About this task |
Look through the listing and report every line that has "carton" in it.

Records for the task |
════════════════

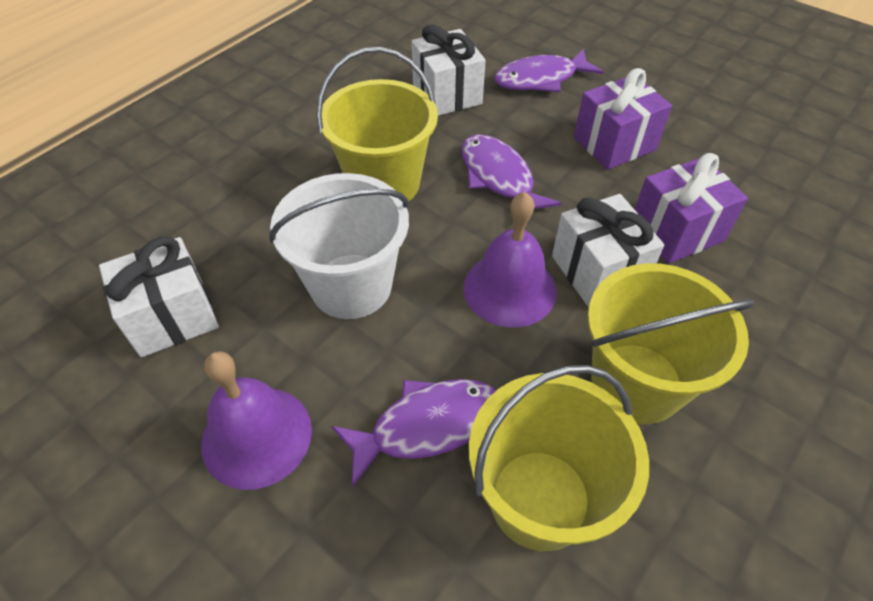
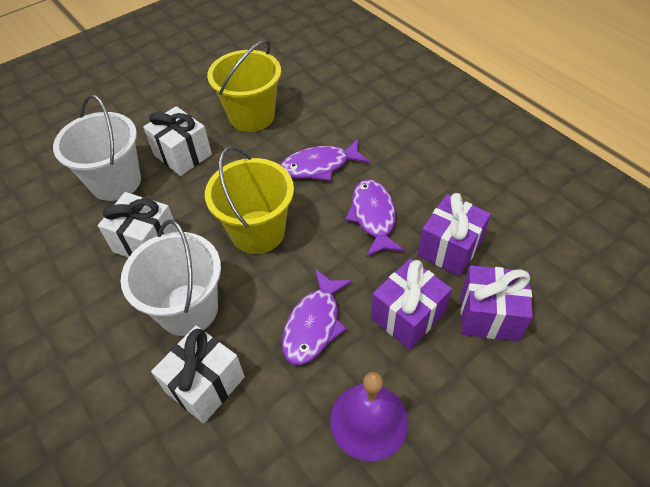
purple bell: 2 -> 1
purple gift: 2 -> 3
white bucket: 1 -> 2
yellow bucket: 3 -> 2

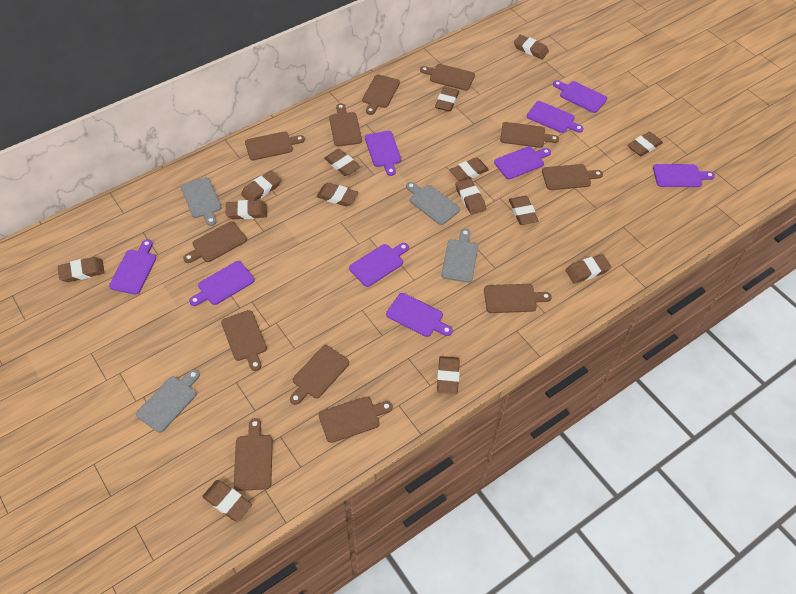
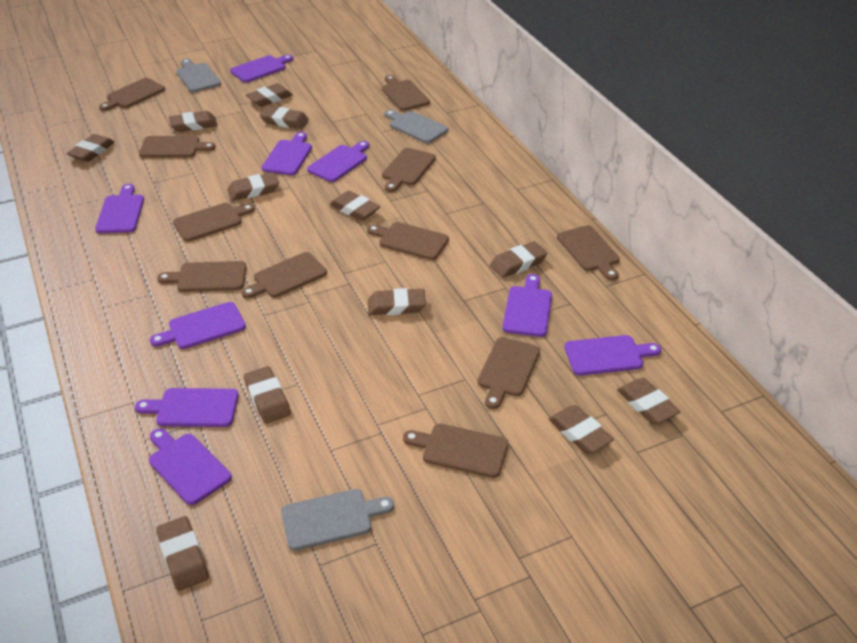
brown cutting board: 12 -> 11
brown eraser: 14 -> 12
grey cutting board: 4 -> 3

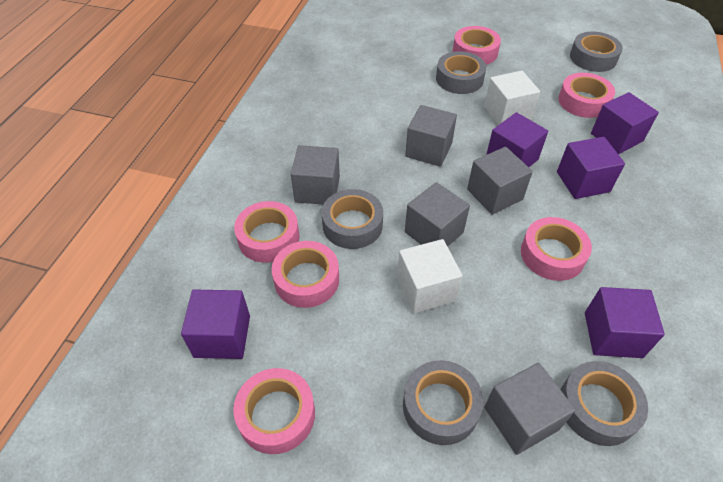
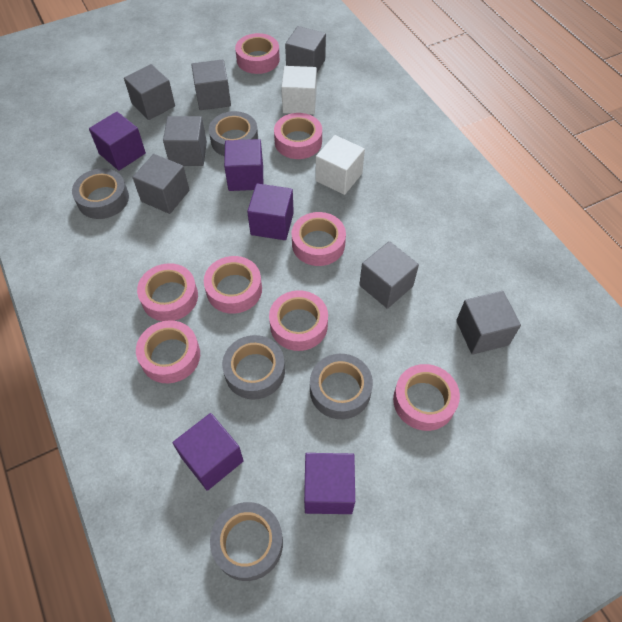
grey cube: 5 -> 7
pink tape: 6 -> 8

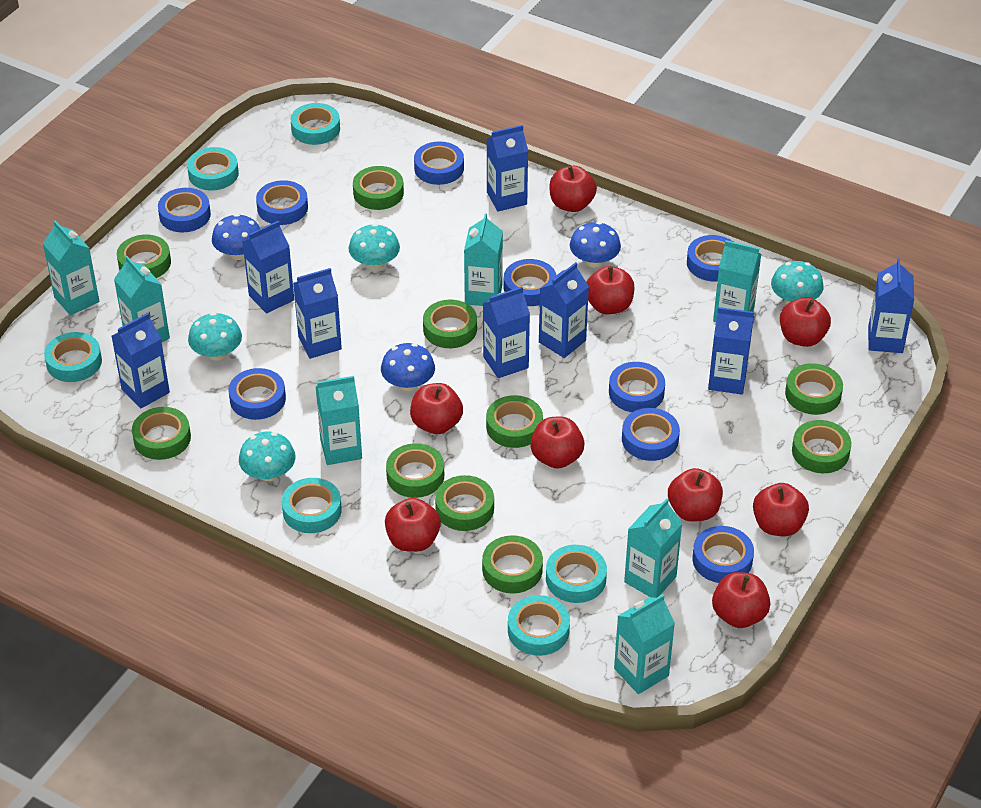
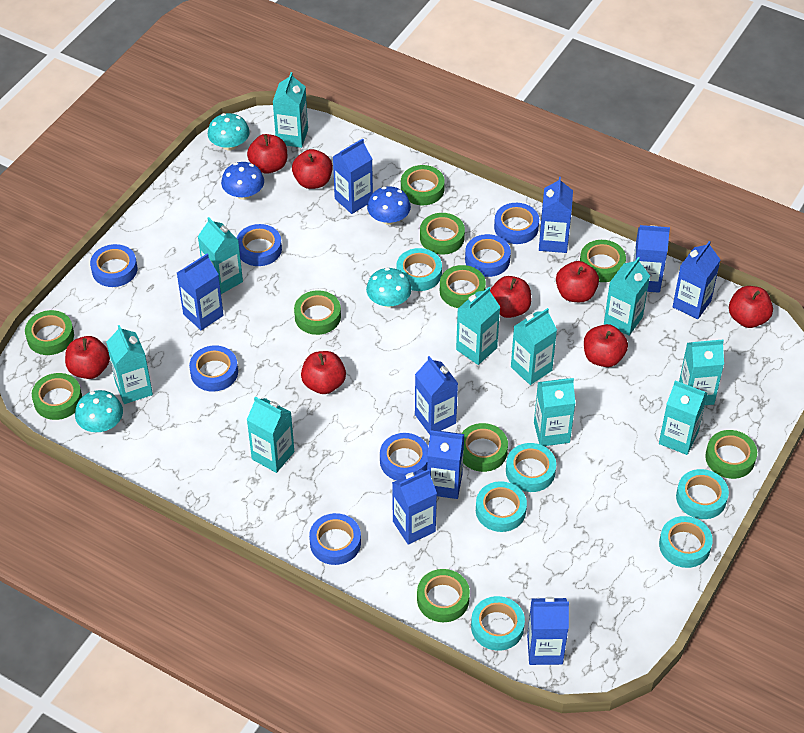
blue carton: 8 -> 9
blue mushroom: 3 -> 2
blue tape: 9 -> 7
red apple: 9 -> 8
turquoise carton: 7 -> 10
turquoise mushroom: 4 -> 3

════════════════

Solution for this problem |
blue carton: 8 -> 9
turquoise carton: 7 -> 10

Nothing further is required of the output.